- Problem -
Only certain lines below are wanted: those starting at the line containing "(195, 215) = (189, 348): grey capsule -> none" and ending at the line containing "(763, 294) = (471, 189): red", both included, each retyped exactly.

- Exercise data -
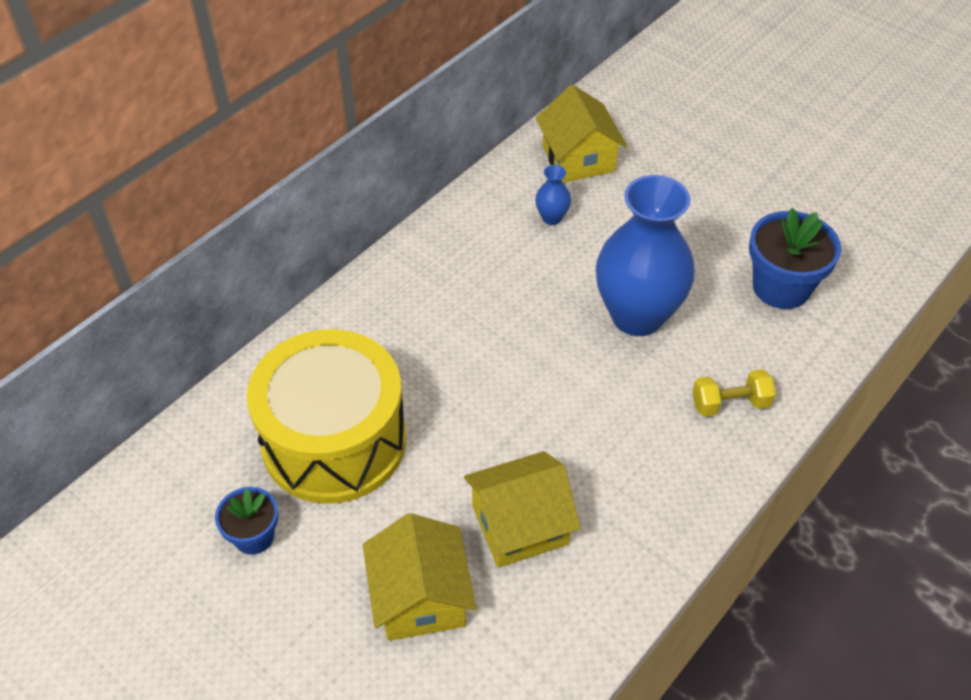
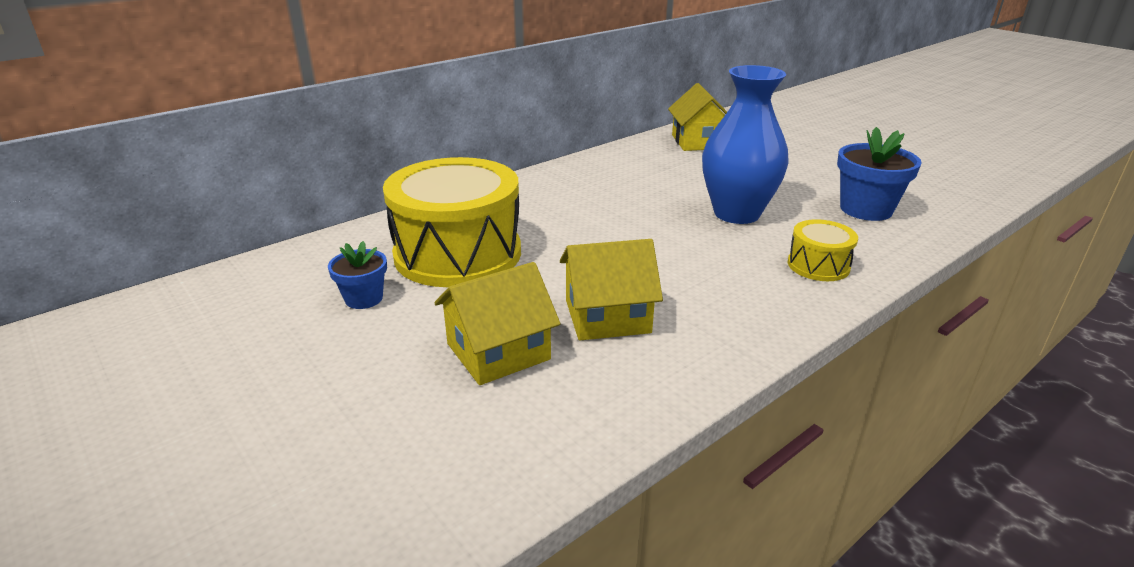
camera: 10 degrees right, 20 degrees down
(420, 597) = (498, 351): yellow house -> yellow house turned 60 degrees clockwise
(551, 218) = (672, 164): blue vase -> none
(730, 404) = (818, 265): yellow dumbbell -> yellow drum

---

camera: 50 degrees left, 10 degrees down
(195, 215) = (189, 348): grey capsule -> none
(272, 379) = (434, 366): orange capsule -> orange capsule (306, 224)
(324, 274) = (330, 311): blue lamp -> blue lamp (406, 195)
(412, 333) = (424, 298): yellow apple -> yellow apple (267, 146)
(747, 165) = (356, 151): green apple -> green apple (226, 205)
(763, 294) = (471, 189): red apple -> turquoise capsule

---

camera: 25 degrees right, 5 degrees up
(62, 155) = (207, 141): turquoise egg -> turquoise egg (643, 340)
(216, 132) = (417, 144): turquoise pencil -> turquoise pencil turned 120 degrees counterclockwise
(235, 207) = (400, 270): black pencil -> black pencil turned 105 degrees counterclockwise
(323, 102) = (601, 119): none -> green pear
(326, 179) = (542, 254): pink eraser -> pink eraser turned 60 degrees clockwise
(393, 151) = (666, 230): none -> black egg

- Solution for this task -
(195, 215) = (189, 348): grey capsule -> none
(272, 379) = (434, 366): orange capsule -> orange capsule (306, 224)
(324, 274) = (330, 311): blue lamp -> blue lamp (406, 195)
(412, 333) = (424, 298): yellow apple -> yellow apple (267, 146)
(747, 165) = (356, 151): green apple -> green apple (226, 205)
(763, 294) = (471, 189): red apple -> turquoise capsule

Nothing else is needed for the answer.